Lower down are entries containing pictures. Copy exactly, without those pictures, the lines from the line with "white brush: 0 -> 1" through the line with "turquoise spoon: 4 -> 3".

(Before and after counts)
__________________________________________________
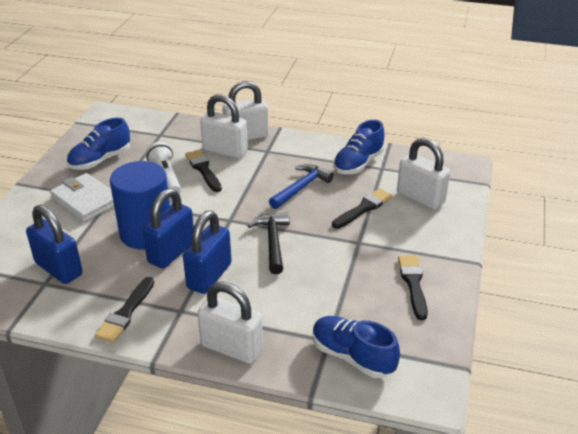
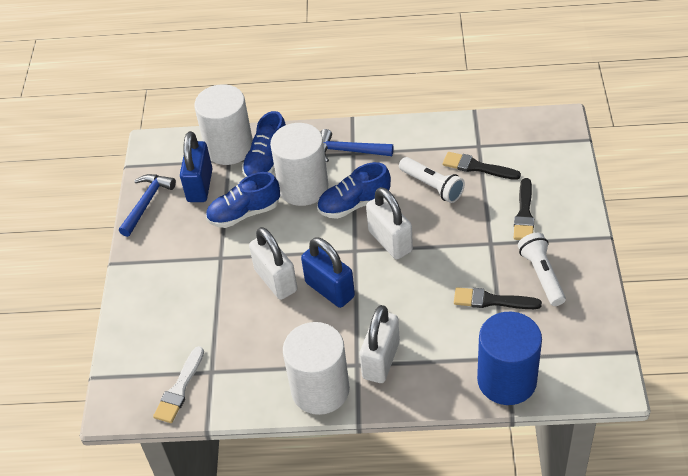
black brush: 4 -> 3
black hammer: 1 -> 0
blue hammer: 1 -> 2
blue padlock: 3 -> 2
white brush: 0 -> 1
white cylinder: 0 -> 3
white flashlight: 1 -> 2
white padlock: 4 -> 3
white wallet: 1 -> 0

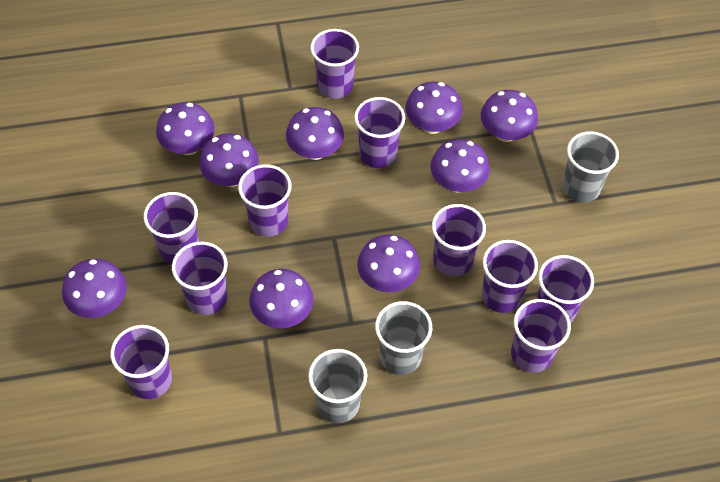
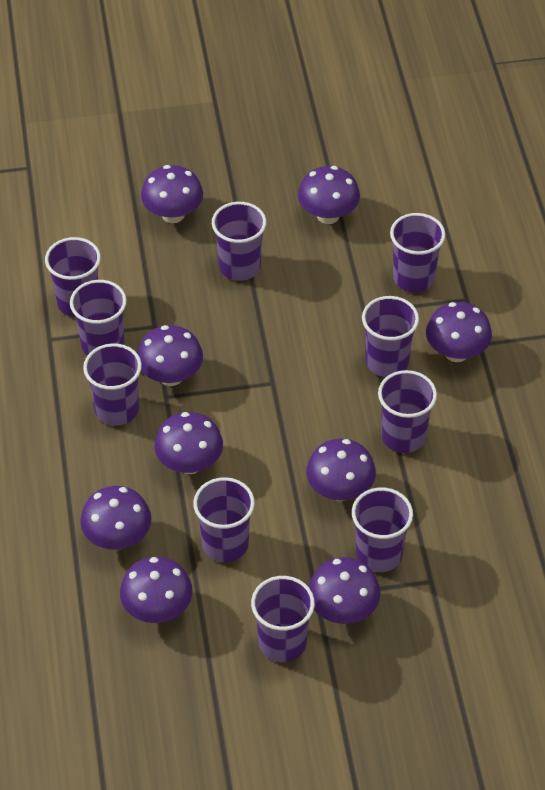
grey cup: 3 -> 0

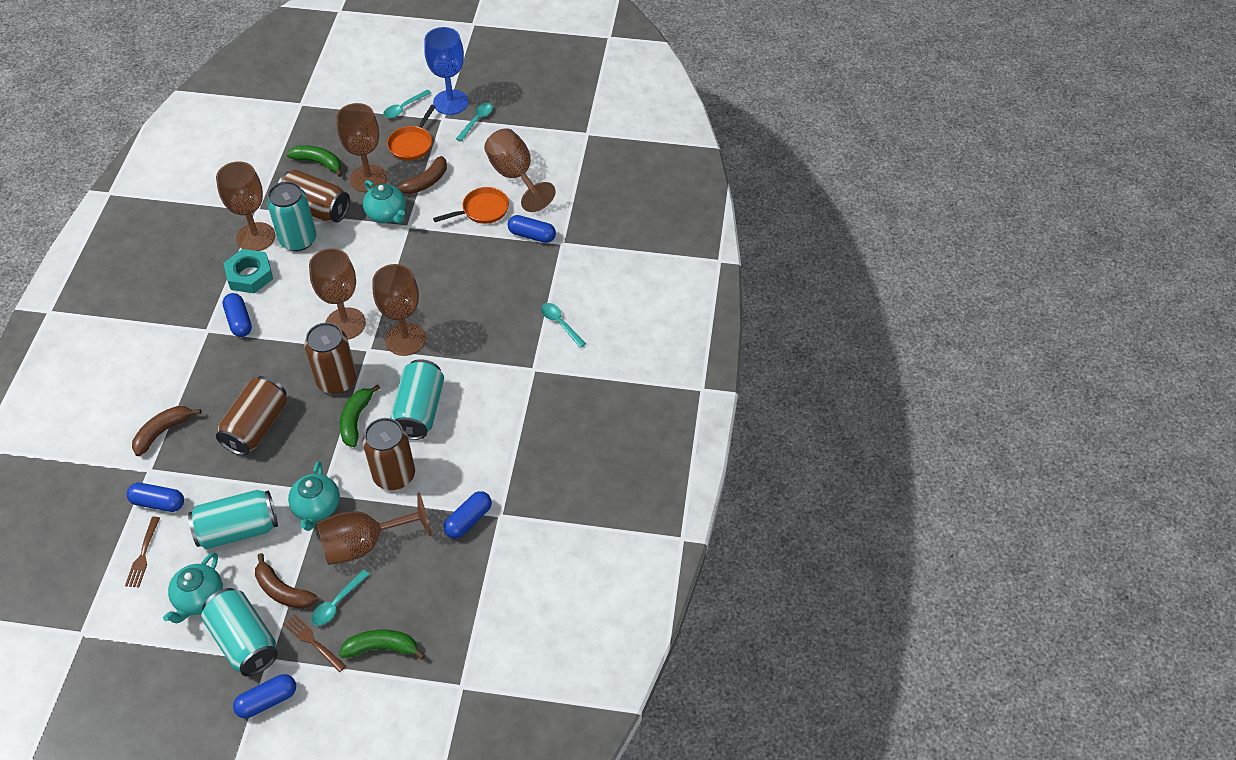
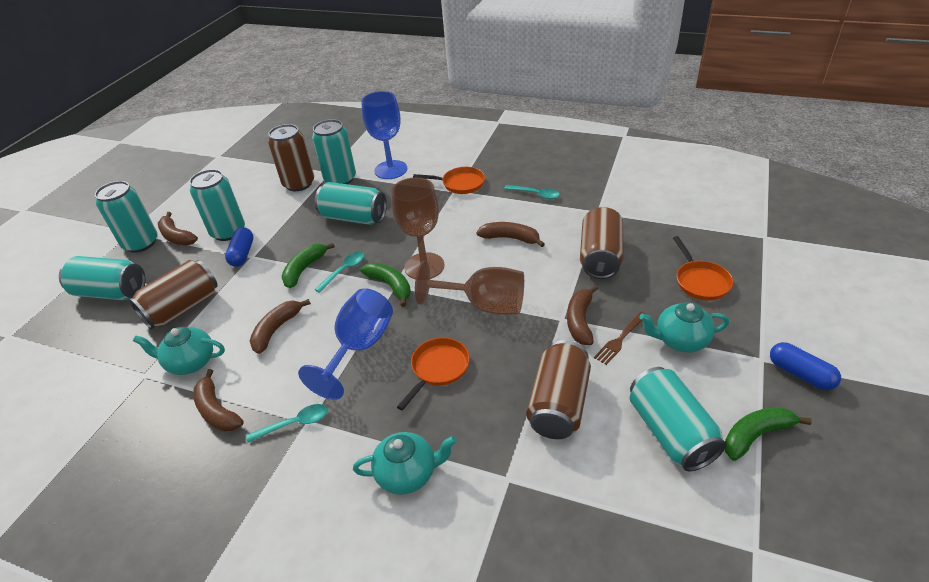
blue capsule: 5 -> 2
blue goblet: 1 -> 2
brown banana: 3 -> 5
brown fork: 2 -> 1
brown goblet: 6 -> 2
orange pan: 2 -> 3
turquoise can: 4 -> 6
turquoise nut: 1 -> 0
turquoise spoon: 4 -> 3

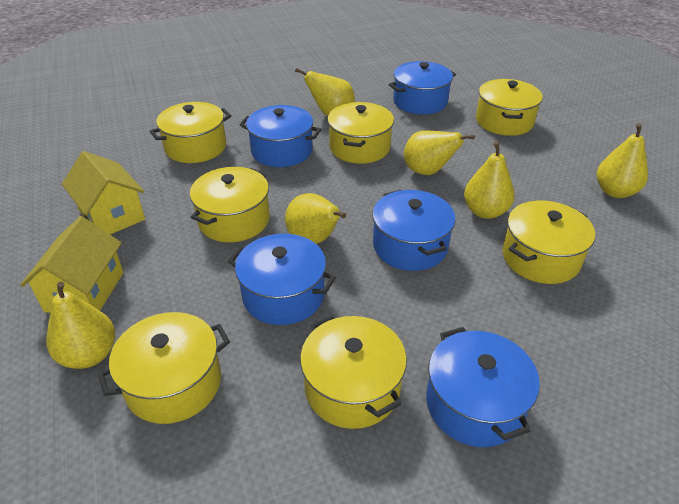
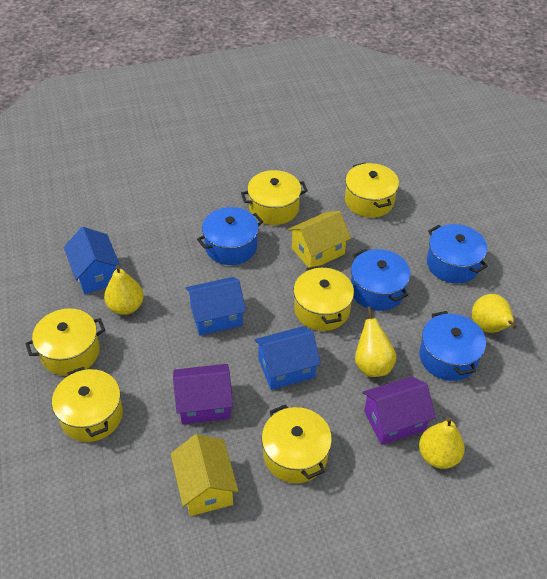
blue house: 0 -> 3
blue pot: 5 -> 4
purple house: 0 -> 2
yellow pear: 6 -> 4
yellow pot: 7 -> 6

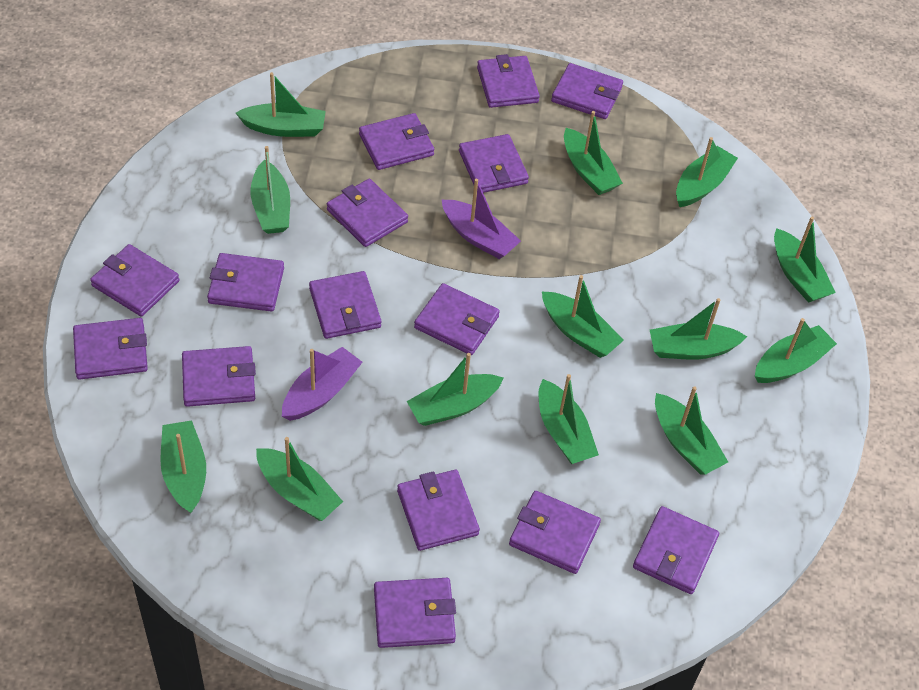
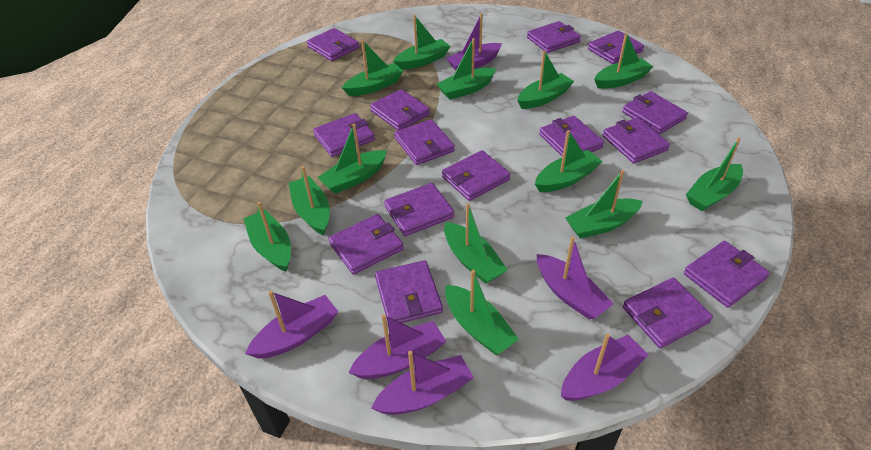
purple boat: 2 -> 6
__________________________________________________
RESPONSE TO THE EXERCISE
white brush: 0 -> 1
white cylinder: 0 -> 3
white flashlight: 1 -> 2
white padlock: 4 -> 3
white wallet: 1 -> 0

grey cup: 3 -> 0

blue capsule: 5 -> 2
blue goblet: 1 -> 2
brown banana: 3 -> 5
brown fork: 2 -> 1
brown goblet: 6 -> 2
orange pan: 2 -> 3
turquoise can: 4 -> 6
turquoise nut: 1 -> 0
turquoise spoon: 4 -> 3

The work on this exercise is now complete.